**Task data**
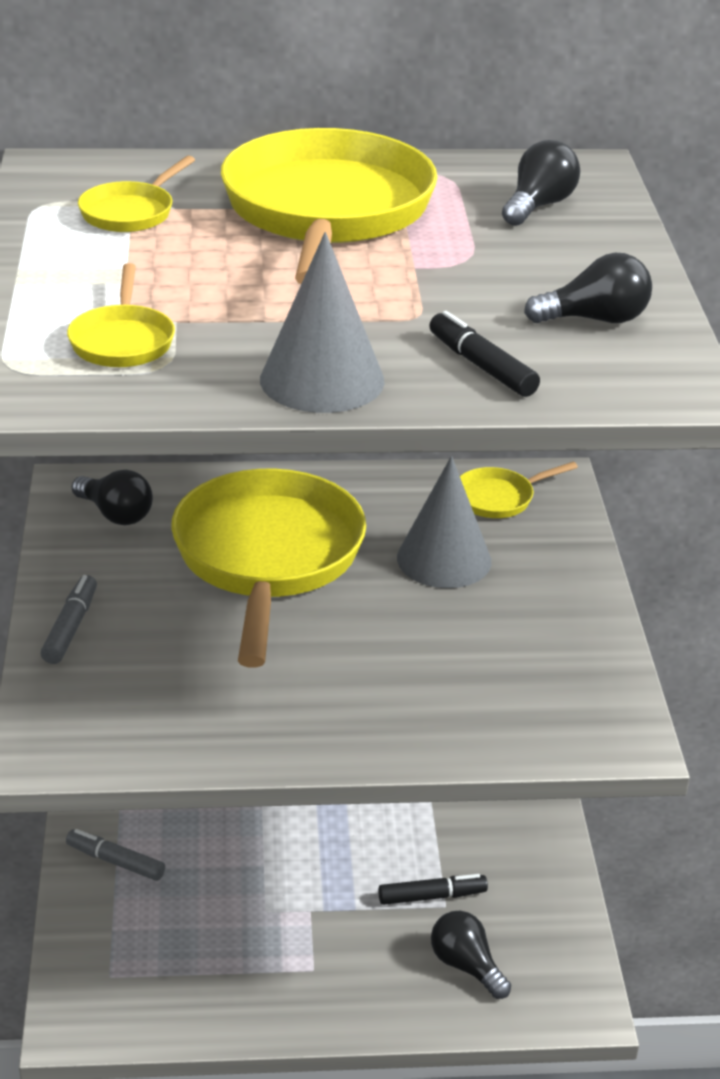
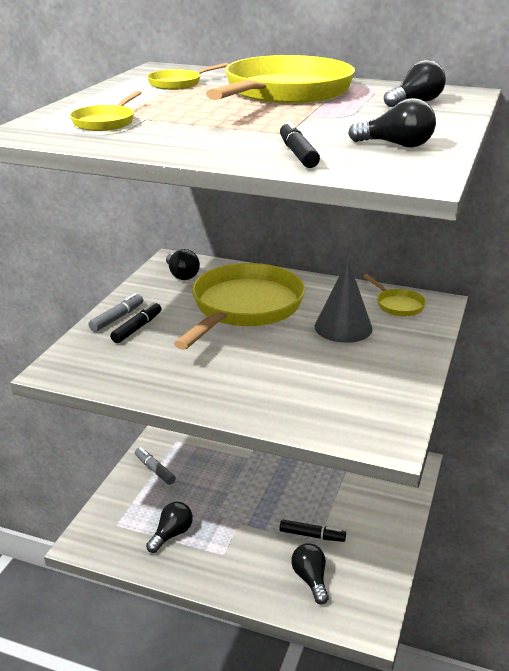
camera: 25 degrees right, 5 degrees down
grey cone [260,232,385,413] -> none
yellow pan [460,462,578,518] -> yellow pan turned 120 degrees counterclockwise [363,274,426,317]
none -> black marker [110,302,161,343]
none -> black light bulb [146,502,193,553]

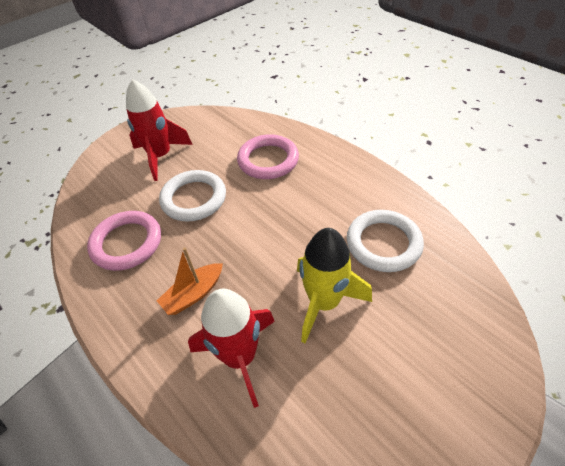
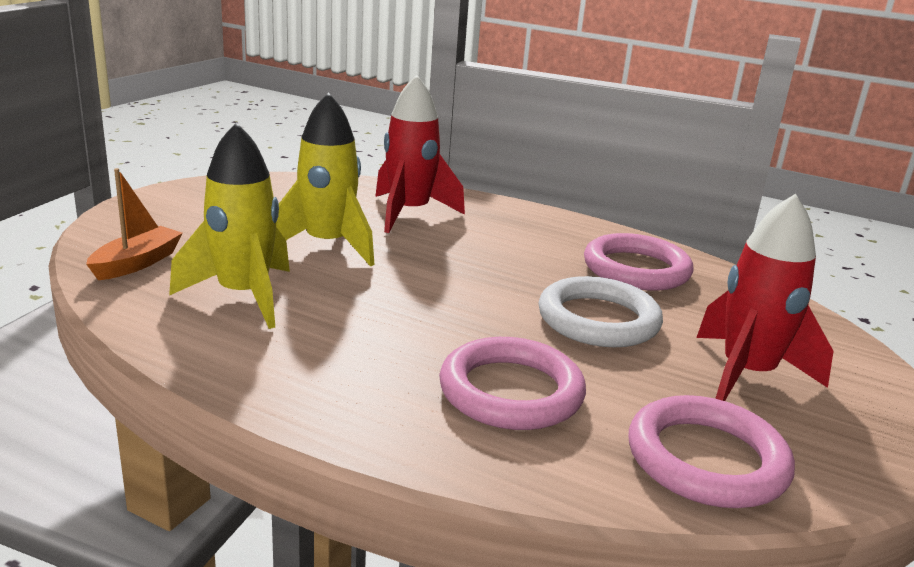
camera: 155 degrees right, 25 degrees down
orange boat [157,247,223,315] -> orange boat moved to [86,168,183,280]
white ring [347,210,424,272] -> yellow rocket [169,123,290,329]
none -> pink ring [629,395,795,508]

**Assignment**
Copy each line of the listing above that contains the word "none".

**Output for this exercise**
grey cone [260,232,385,413] -> none
none -> black marker [110,302,161,343]
none -> black light bulb [146,502,193,553]
none -> pink ring [629,395,795,508]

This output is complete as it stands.